### [Problem to solve]
Your task is to repeat the entries below exactly and to leave their images out.

### [Exercise data]
⁂
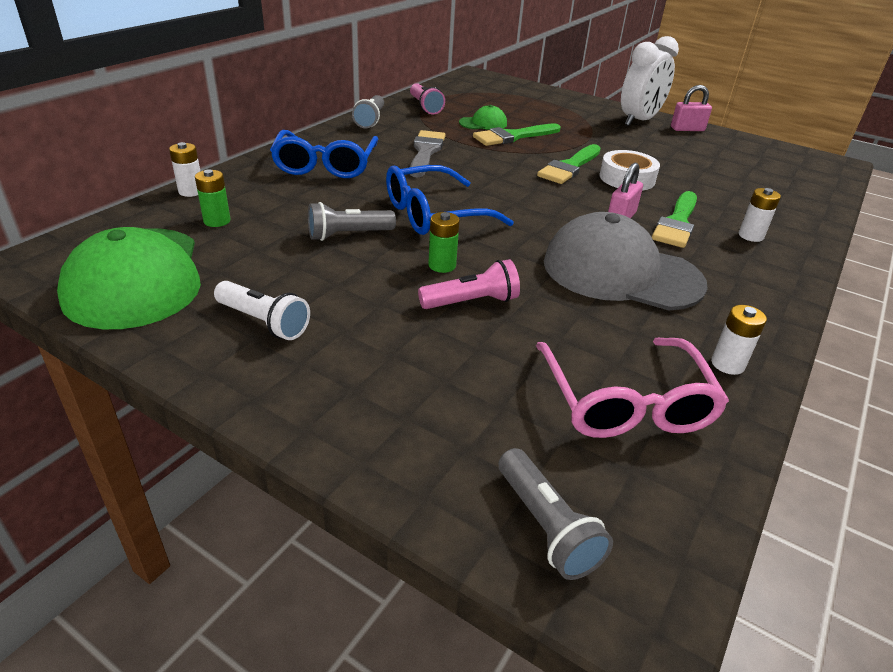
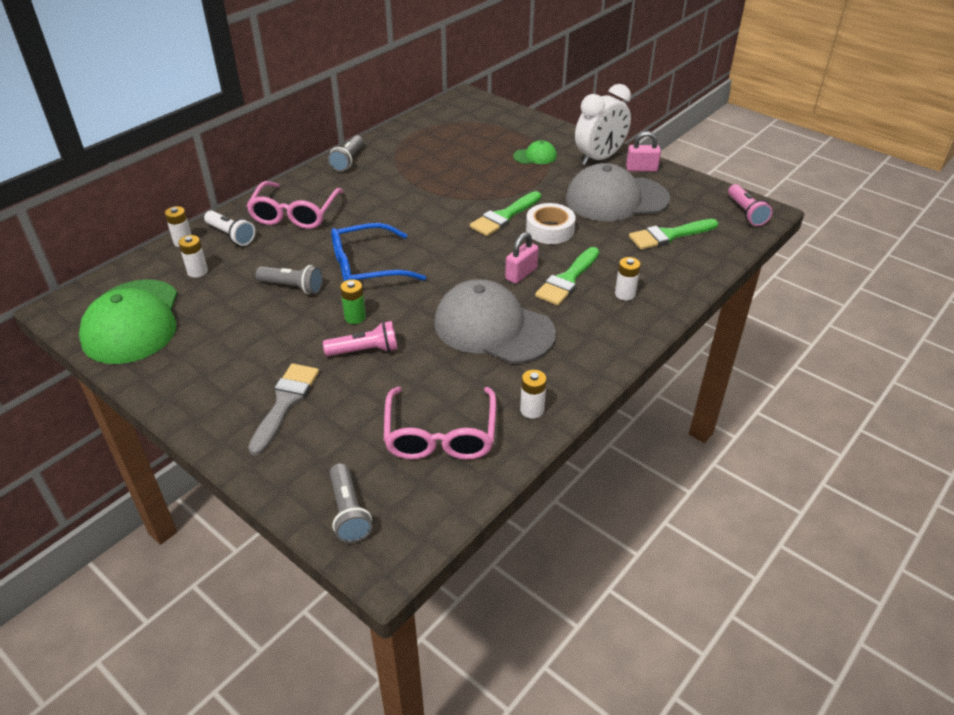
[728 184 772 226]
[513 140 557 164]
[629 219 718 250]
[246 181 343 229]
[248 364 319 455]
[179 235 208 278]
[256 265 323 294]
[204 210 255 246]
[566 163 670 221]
⁂
### [Result below]
[728 184 772 226]
[513 140 557 164]
[629 219 718 250]
[246 181 343 229]
[248 364 319 455]
[179 235 208 278]
[256 265 323 294]
[204 210 255 246]
[566 163 670 221]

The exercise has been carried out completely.